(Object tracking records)
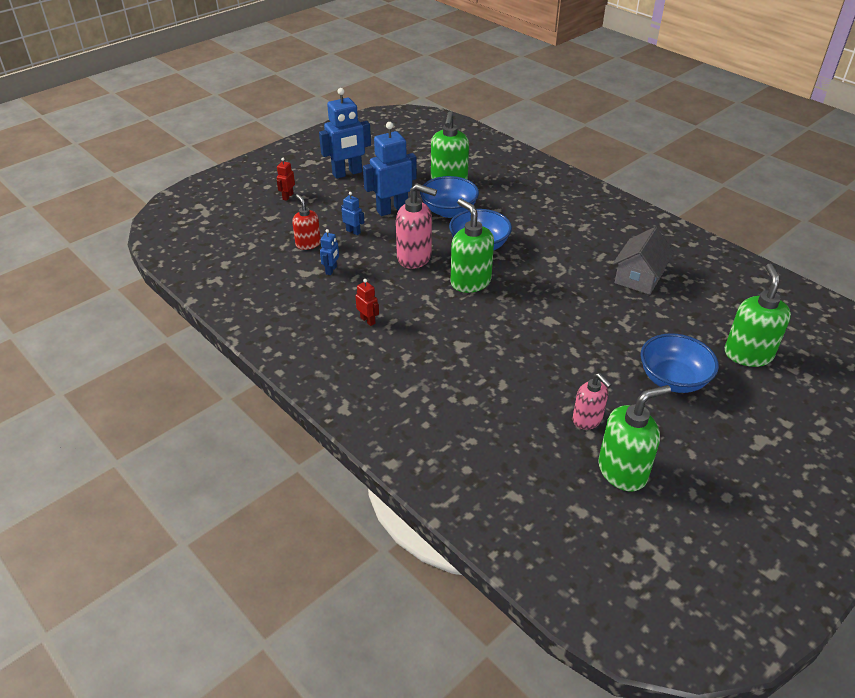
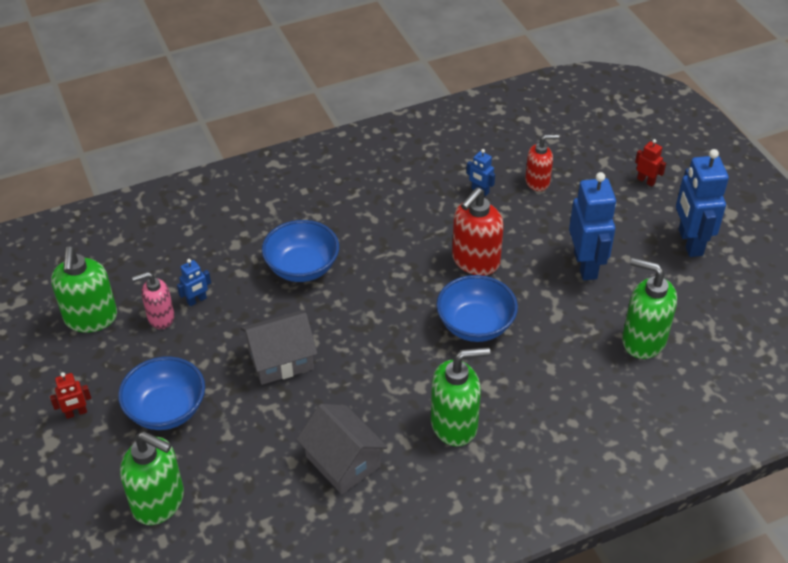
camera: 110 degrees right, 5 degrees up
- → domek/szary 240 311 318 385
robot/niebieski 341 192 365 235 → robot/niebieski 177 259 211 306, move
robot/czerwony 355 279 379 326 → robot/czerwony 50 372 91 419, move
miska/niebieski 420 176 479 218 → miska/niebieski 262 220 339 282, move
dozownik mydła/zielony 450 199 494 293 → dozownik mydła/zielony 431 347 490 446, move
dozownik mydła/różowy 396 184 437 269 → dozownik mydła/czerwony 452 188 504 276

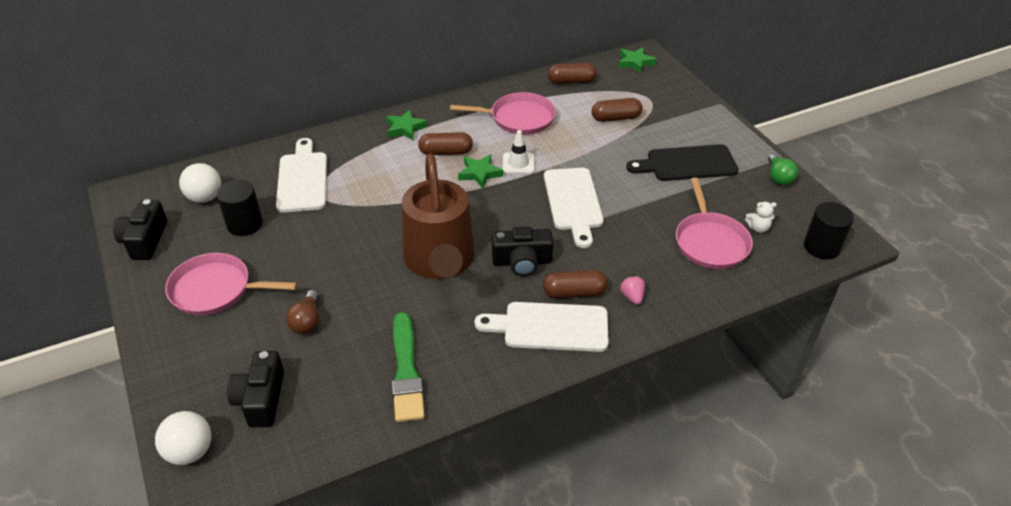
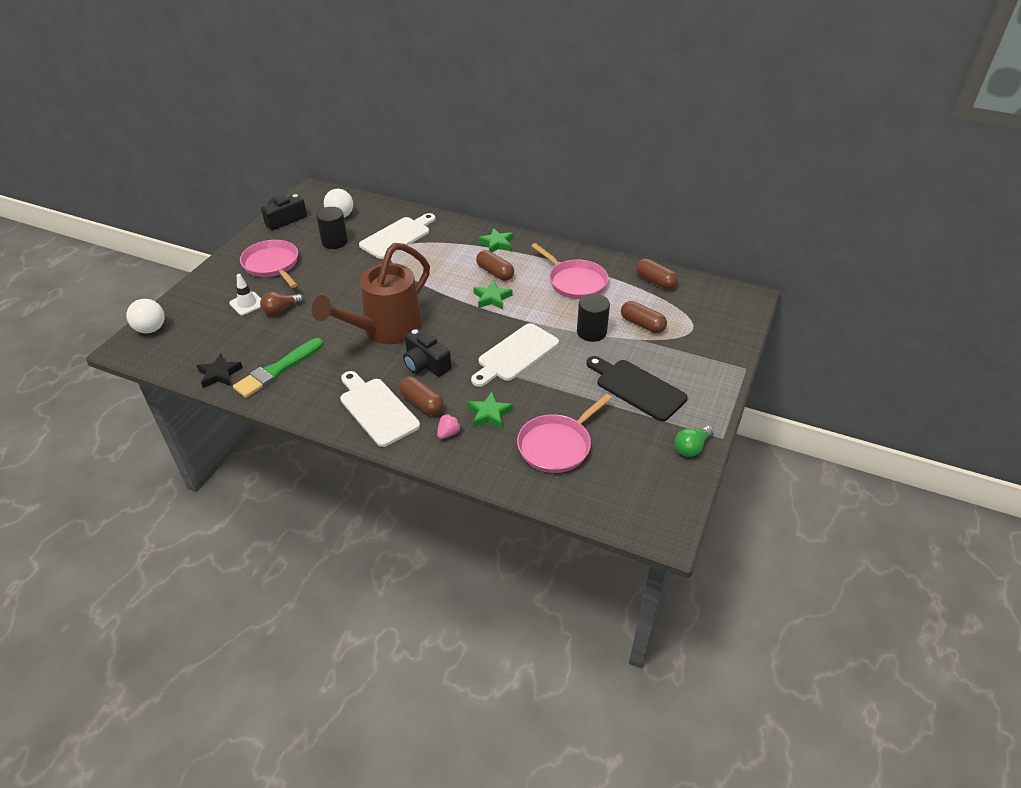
camera: 50 degrees right, 0 degrees up
aparat fotograficzny/czarny 227 351 284 427 → -
miś/biały 745 202 777 233 → -
- → gwiazda/czarny 197 354 243 388
pachołek/biały 503 130 534 174 → pachołek/biały 229 274 261 315, move
gwiazda/zielony 618 47 656 74 → gwiazda/zielony 468 392 513 429, move
walec/czarny 804 202 854 259 → walec/czarny 577 293 610 342, move

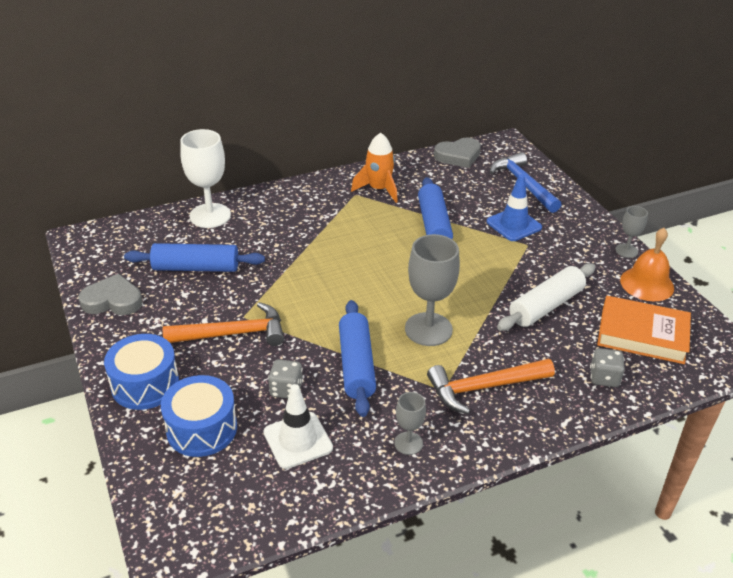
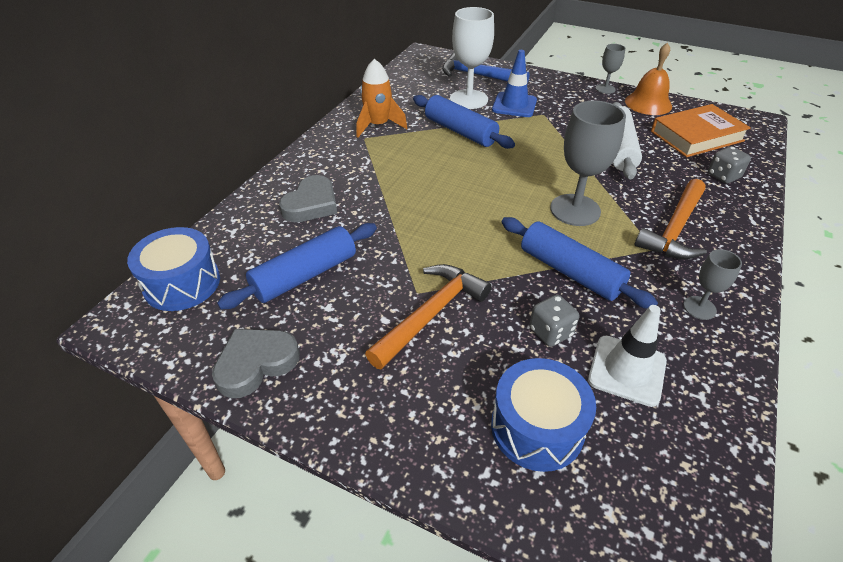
camera: 40 degrees left, 5 degrees up
bęben/niebieski 104 334 179 410 → bęben/niebieski 127 227 220 311, move
kielich/biały 180 129 231 228 → kielich/biały 450 7 494 109, move
serce/szary 434 137 481 168 → serce/szary 279 175 337 222, move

WORK REQUIRED >> Find every line in the records that contains the word "robot"; copy those lines.

RESULT FOR THIS TASK >>
robot/niebieski 341 192 365 235 → robot/niebieski 177 259 211 306, move
robot/czerwony 355 279 379 326 → robot/czerwony 50 372 91 419, move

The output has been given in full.